### What you will do
All the entries need to be quoted exactly, apart from the pictures, which you should drop.

### Data records
'''

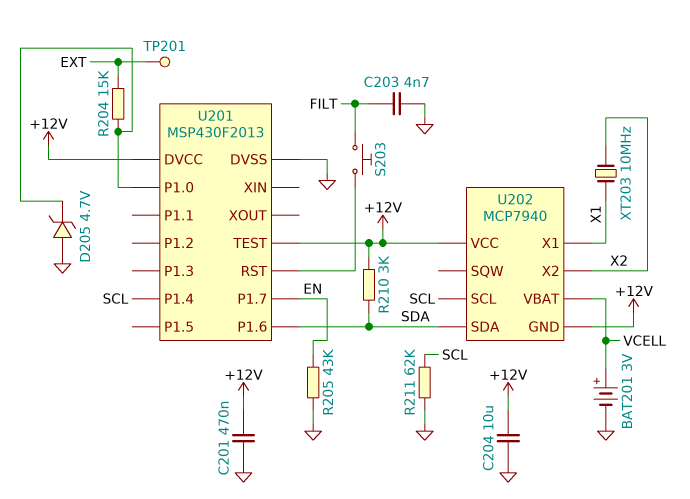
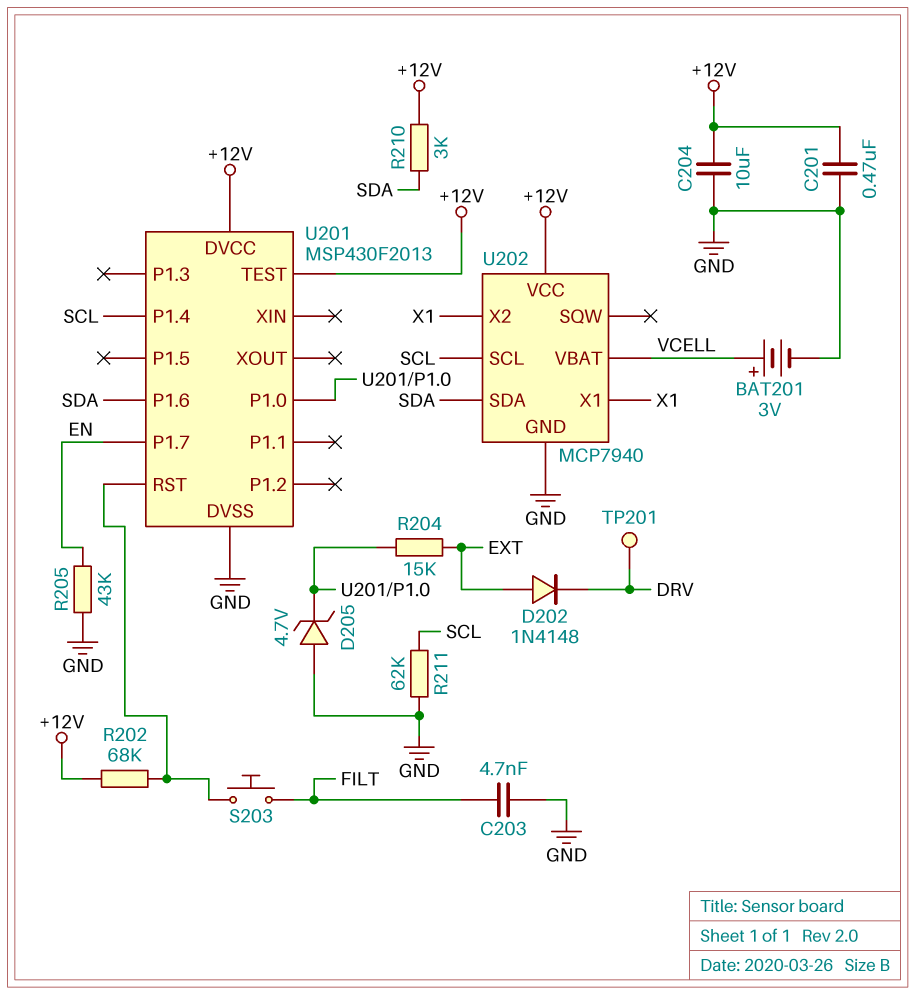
D202: none -> diode 1N4148 (A EXT, K DRV)
R202: none -> 68k (+12V, U201/RST)
TP201: test point (EXT) -> test point (DRV)
U202 pin GND: +12V -> GND
U202 pin X2: X2 -> X1
XT203: 10MHz (X1, X2) -> none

'''

### Output below
D202: none -> diode 1N4148 (A EXT, K DRV)
R202: none -> 68k (+12V, U201/RST)
TP201: test point (EXT) -> test point (DRV)
U202 pin GND: +12V -> GND
U202 pin X2: X2 -> X1
XT203: 10MHz (X1, X2) -> none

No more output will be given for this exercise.